What needs to be done -
Return the data exactly, without pictures.

Information provided -
== Segment start ==

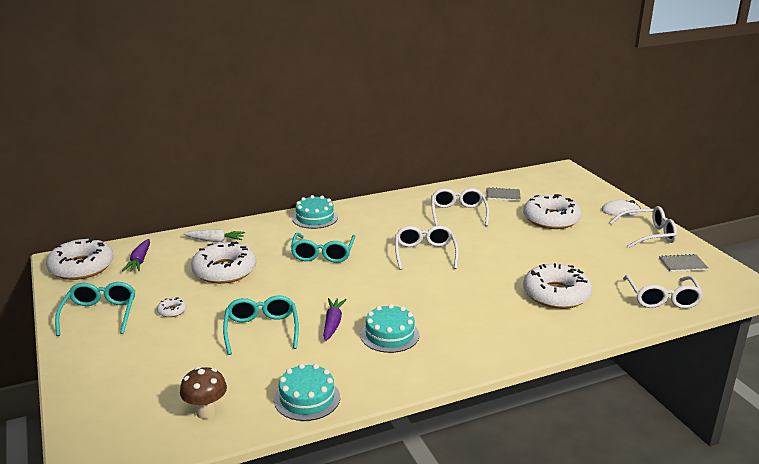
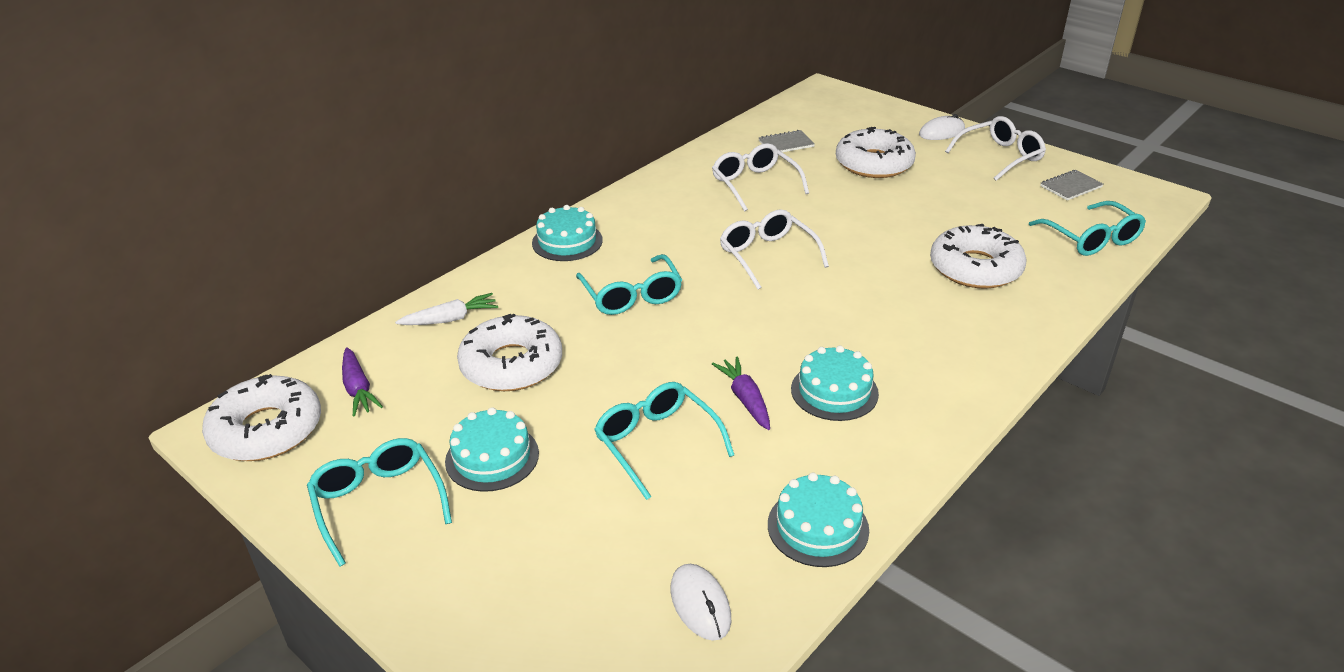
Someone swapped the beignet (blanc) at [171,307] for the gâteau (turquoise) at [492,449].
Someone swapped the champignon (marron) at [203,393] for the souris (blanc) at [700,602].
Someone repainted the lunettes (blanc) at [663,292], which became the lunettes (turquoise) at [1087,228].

== Segment end ==

Answer space -
Someone swapped the beignet (blanc) at [171,307] for the gâteau (turquoise) at [492,449].
Someone swapped the champignon (marron) at [203,393] for the souris (blanc) at [700,602].
Someone repainted the lunettes (blanc) at [663,292], which became the lunettes (turquoise) at [1087,228].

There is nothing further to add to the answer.